**TASK TO CARRY OUT:**
Each record must be retyped word for word.

(GIVEN RECORDS Opens)

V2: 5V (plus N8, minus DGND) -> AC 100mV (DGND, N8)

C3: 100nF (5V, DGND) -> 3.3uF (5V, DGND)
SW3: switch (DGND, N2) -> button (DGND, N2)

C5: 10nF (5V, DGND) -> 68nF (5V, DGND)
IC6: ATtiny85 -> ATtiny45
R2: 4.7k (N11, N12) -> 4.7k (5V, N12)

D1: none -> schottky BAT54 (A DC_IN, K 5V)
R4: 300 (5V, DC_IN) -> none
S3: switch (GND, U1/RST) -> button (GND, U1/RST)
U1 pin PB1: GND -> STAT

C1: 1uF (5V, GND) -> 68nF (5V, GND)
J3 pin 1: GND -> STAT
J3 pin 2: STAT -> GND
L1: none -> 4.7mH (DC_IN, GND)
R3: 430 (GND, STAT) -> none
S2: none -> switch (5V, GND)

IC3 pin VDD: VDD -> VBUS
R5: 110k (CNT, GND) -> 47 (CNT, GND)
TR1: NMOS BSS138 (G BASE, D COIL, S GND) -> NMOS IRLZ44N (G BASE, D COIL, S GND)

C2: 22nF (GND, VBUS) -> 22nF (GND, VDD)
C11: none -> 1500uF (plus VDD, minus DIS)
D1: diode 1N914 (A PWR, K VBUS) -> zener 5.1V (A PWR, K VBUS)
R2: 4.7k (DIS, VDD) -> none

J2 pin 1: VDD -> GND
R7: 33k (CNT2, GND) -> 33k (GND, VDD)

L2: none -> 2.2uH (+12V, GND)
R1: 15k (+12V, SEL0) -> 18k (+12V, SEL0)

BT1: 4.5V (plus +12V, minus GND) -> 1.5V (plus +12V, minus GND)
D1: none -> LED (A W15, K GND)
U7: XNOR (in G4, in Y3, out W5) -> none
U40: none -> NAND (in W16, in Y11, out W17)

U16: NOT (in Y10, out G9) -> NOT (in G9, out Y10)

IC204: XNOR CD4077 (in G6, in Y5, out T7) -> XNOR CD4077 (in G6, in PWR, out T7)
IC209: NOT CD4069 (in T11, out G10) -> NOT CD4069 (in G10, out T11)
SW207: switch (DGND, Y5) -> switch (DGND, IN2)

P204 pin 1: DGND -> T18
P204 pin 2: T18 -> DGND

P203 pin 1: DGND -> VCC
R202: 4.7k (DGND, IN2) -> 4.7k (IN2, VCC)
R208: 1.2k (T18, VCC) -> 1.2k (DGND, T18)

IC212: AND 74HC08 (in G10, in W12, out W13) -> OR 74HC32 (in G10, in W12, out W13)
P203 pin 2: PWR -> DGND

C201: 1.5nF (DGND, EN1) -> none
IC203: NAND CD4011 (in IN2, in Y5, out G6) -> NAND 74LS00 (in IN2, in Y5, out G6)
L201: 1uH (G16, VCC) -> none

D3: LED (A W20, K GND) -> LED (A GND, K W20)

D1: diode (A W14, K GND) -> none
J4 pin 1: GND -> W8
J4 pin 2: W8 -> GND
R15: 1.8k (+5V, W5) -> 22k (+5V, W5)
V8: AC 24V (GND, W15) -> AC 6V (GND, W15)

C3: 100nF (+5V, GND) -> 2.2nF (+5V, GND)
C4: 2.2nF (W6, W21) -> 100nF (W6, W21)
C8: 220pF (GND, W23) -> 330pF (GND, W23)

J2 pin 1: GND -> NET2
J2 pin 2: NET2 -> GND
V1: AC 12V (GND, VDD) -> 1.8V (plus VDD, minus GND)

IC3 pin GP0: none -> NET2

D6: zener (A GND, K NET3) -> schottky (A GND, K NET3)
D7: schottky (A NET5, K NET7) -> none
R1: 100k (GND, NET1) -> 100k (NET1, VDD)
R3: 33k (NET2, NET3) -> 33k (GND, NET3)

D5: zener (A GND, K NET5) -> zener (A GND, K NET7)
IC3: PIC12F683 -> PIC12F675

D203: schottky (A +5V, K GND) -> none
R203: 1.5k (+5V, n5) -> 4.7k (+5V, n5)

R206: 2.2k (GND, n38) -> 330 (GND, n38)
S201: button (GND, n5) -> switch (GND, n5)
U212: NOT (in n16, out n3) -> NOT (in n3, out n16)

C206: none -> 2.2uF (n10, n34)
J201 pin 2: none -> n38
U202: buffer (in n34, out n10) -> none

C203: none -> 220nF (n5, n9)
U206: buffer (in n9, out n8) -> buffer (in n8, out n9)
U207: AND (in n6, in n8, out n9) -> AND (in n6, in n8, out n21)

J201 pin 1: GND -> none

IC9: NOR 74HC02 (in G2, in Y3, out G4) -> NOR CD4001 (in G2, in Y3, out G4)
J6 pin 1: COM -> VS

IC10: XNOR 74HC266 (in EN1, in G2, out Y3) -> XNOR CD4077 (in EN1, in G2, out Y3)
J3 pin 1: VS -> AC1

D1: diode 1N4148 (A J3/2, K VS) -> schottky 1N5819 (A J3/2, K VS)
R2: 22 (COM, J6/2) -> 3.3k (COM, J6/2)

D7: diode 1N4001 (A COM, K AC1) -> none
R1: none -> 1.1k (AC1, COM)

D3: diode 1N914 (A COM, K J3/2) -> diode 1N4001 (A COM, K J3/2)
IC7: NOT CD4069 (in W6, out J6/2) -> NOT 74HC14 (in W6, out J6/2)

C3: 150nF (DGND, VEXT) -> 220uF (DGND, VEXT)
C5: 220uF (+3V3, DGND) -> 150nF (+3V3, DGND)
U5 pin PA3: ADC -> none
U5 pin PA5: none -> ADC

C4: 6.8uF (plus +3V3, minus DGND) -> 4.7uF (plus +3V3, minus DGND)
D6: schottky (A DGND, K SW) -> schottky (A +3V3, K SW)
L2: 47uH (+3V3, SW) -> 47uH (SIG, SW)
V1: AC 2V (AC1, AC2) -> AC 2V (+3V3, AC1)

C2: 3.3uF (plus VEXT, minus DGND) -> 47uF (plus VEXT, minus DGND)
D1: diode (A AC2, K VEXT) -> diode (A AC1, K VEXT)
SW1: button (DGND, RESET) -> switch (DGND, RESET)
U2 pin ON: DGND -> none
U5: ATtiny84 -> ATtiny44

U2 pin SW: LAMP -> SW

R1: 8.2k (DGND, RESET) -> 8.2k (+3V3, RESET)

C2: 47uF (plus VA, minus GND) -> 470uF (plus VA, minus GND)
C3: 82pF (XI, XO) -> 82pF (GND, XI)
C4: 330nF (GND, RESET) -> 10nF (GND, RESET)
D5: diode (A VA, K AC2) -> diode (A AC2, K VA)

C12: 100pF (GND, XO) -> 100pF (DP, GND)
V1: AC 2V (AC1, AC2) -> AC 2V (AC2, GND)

(GIVEN RECORDS Closes)

**WRITTEN SOLUTION:**
V2: 5V (plus N8, minus DGND) -> AC 100mV (DGND, N8)

C3: 100nF (5V, DGND) -> 3.3uF (5V, DGND)
SW3: switch (DGND, N2) -> button (DGND, N2)

C5: 10nF (5V, DGND) -> 68nF (5V, DGND)
IC6: ATtiny85 -> ATtiny45
R2: 4.7k (N11, N12) -> 4.7k (5V, N12)

D1: none -> schottky BAT54 (A DC_IN, K 5V)
R4: 300 (5V, DC_IN) -> none
S3: switch (GND, U1/RST) -> button (GND, U1/RST)
U1 pin PB1: GND -> STAT

C1: 1uF (5V, GND) -> 68nF (5V, GND)
J3 pin 1: GND -> STAT
J3 pin 2: STAT -> GND
L1: none -> 4.7mH (DC_IN, GND)
R3: 430 (GND, STAT) -> none
S2: none -> switch (5V, GND)

IC3 pin VDD: VDD -> VBUS
R5: 110k (CNT, GND) -> 47 (CNT, GND)
TR1: NMOS BSS138 (G BASE, D COIL, S GND) -> NMOS IRLZ44N (G BASE, D COIL, S GND)

C2: 22nF (GND, VBUS) -> 22nF (GND, VDD)
C11: none -> 1500uF (plus VDD, minus DIS)
D1: diode 1N914 (A PWR, K VBUS) -> zener 5.1V (A PWR, K VBUS)
R2: 4.7k (DIS, VDD) -> none

J2 pin 1: VDD -> GND
R7: 33k (CNT2, GND) -> 33k (GND, VDD)

L2: none -> 2.2uH (+12V, GND)
R1: 15k (+12V, SEL0) -> 18k (+12V, SEL0)

BT1: 4.5V (plus +12V, minus GND) -> 1.5V (plus +12V, minus GND)
D1: none -> LED (A W15, K GND)
U7: XNOR (in G4, in Y3, out W5) -> none
U40: none -> NAND (in W16, in Y11, out W17)

U16: NOT (in Y10, out G9) -> NOT (in G9, out Y10)

IC204: XNOR CD4077 (in G6, in Y5, out T7) -> XNOR CD4077 (in G6, in PWR, out T7)
IC209: NOT CD4069 (in T11, out G10) -> NOT CD4069 (in G10, out T11)
SW207: switch (DGND, Y5) -> switch (DGND, IN2)

P204 pin 1: DGND -> T18
P204 pin 2: T18 -> DGND

P203 pin 1: DGND -> VCC
R202: 4.7k (DGND, IN2) -> 4.7k (IN2, VCC)
R208: 1.2k (T18, VCC) -> 1.2k (DGND, T18)

IC212: AND 74HC08 (in G10, in W12, out W13) -> OR 74HC32 (in G10, in W12, out W13)
P203 pin 2: PWR -> DGND

C201: 1.5nF (DGND, EN1) -> none
IC203: NAND CD4011 (in IN2, in Y5, out G6) -> NAND 74LS00 (in IN2, in Y5, out G6)
L201: 1uH (G16, VCC) -> none

D3: LED (A W20, K GND) -> LED (A GND, K W20)

D1: diode (A W14, K GND) -> none
J4 pin 1: GND -> W8
J4 pin 2: W8 -> GND
R15: 1.8k (+5V, W5) -> 22k (+5V, W5)
V8: AC 24V (GND, W15) -> AC 6V (GND, W15)

C3: 100nF (+5V, GND) -> 2.2nF (+5V, GND)
C4: 2.2nF (W6, W21) -> 100nF (W6, W21)
C8: 220pF (GND, W23) -> 330pF (GND, W23)

J2 pin 1: GND -> NET2
J2 pin 2: NET2 -> GND
V1: AC 12V (GND, VDD) -> 1.8V (plus VDD, minus GND)

IC3 pin GP0: none -> NET2

D6: zener (A GND, K NET3) -> schottky (A GND, K NET3)
D7: schottky (A NET5, K NET7) -> none
R1: 100k (GND, NET1) -> 100k (NET1, VDD)
R3: 33k (NET2, NET3) -> 33k (GND, NET3)

D5: zener (A GND, K NET5) -> zener (A GND, K NET7)
IC3: PIC12F683 -> PIC12F675

D203: schottky (A +5V, K GND) -> none
R203: 1.5k (+5V, n5) -> 4.7k (+5V, n5)

R206: 2.2k (GND, n38) -> 330 (GND, n38)
S201: button (GND, n5) -> switch (GND, n5)
U212: NOT (in n16, out n3) -> NOT (in n3, out n16)

C206: none -> 2.2uF (n10, n34)
J201 pin 2: none -> n38
U202: buffer (in n34, out n10) -> none

C203: none -> 220nF (n5, n9)
U206: buffer (in n9, out n8) -> buffer (in n8, out n9)
U207: AND (in n6, in n8, out n9) -> AND (in n6, in n8, out n21)

J201 pin 1: GND -> none

IC9: NOR 74HC02 (in G2, in Y3, out G4) -> NOR CD4001 (in G2, in Y3, out G4)
J6 pin 1: COM -> VS

IC10: XNOR 74HC266 (in EN1, in G2, out Y3) -> XNOR CD4077 (in EN1, in G2, out Y3)
J3 pin 1: VS -> AC1

D1: diode 1N4148 (A J3/2, K VS) -> schottky 1N5819 (A J3/2, K VS)
R2: 22 (COM, J6/2) -> 3.3k (COM, J6/2)

D7: diode 1N4001 (A COM, K AC1) -> none
R1: none -> 1.1k (AC1, COM)

D3: diode 1N914 (A COM, K J3/2) -> diode 1N4001 (A COM, K J3/2)
IC7: NOT CD4069 (in W6, out J6/2) -> NOT 74HC14 (in W6, out J6/2)

C3: 150nF (DGND, VEXT) -> 220uF (DGND, VEXT)
C5: 220uF (+3V3, DGND) -> 150nF (+3V3, DGND)
U5 pin PA3: ADC -> none
U5 pin PA5: none -> ADC

C4: 6.8uF (plus +3V3, minus DGND) -> 4.7uF (plus +3V3, minus DGND)
D6: schottky (A DGND, K SW) -> schottky (A +3V3, K SW)
L2: 47uH (+3V3, SW) -> 47uH (SIG, SW)
V1: AC 2V (AC1, AC2) -> AC 2V (+3V3, AC1)

C2: 3.3uF (plus VEXT, minus DGND) -> 47uF (plus VEXT, minus DGND)
D1: diode (A AC2, K VEXT) -> diode (A AC1, K VEXT)
SW1: button (DGND, RESET) -> switch (DGND, RESET)
U2 pin ON: DGND -> none
U5: ATtiny84 -> ATtiny44

U2 pin SW: LAMP -> SW

R1: 8.2k (DGND, RESET) -> 8.2k (+3V3, RESET)

C2: 47uF (plus VA, minus GND) -> 470uF (plus VA, minus GND)
C3: 82pF (XI, XO) -> 82pF (GND, XI)
C4: 330nF (GND, RESET) -> 10nF (GND, RESET)
D5: diode (A VA, K AC2) -> diode (A AC2, K VA)

C12: 100pF (GND, XO) -> 100pF (DP, GND)
V1: AC 2V (AC1, AC2) -> AC 2V (AC2, GND)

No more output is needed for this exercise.